Task instructions |
Within the listing below, the lines to output run from the one containing "yellow brick B7:D7" through the one containing "yellow slope I14:I15"; copy them exactly and nothing else.

Supplied records |
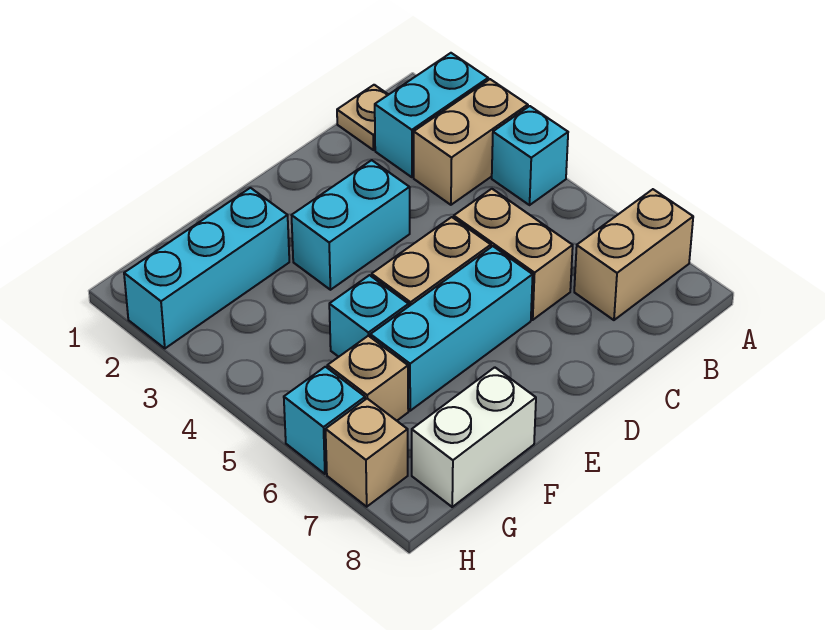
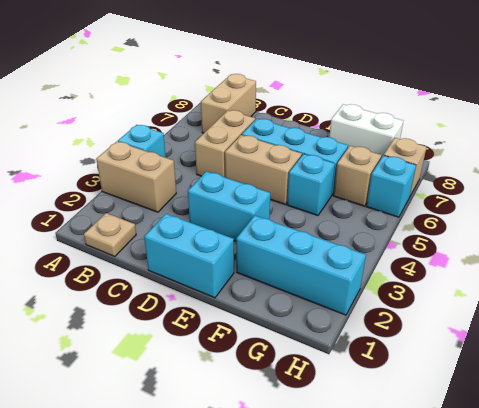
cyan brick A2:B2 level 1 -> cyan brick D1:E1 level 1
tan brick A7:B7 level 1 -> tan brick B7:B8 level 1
...
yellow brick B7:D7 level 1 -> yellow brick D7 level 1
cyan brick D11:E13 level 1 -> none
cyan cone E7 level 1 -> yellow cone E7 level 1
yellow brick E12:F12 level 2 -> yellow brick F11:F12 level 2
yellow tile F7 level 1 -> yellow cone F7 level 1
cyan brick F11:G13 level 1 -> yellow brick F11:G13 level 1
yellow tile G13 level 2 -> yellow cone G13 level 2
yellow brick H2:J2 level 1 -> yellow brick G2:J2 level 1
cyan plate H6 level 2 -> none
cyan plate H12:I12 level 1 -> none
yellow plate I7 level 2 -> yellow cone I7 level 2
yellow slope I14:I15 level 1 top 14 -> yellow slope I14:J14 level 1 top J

Response box |
yellow brick B7:D7 level 1 -> yellow brick D7 level 1
cyan brick D11:E13 level 1 -> none
cyan cone E7 level 1 -> yellow cone E7 level 1
yellow brick E12:F12 level 2 -> yellow brick F11:F12 level 2
yellow tile F7 level 1 -> yellow cone F7 level 1
cyan brick F11:G13 level 1 -> yellow brick F11:G13 level 1
yellow tile G13 level 2 -> yellow cone G13 level 2
yellow brick H2:J2 level 1 -> yellow brick G2:J2 level 1
cyan plate H6 level 2 -> none
cyan plate H12:I12 level 1 -> none
yellow plate I7 level 2 -> yellow cone I7 level 2
yellow slope I14:I15 level 1 top 14 -> yellow slope I14:J14 level 1 top J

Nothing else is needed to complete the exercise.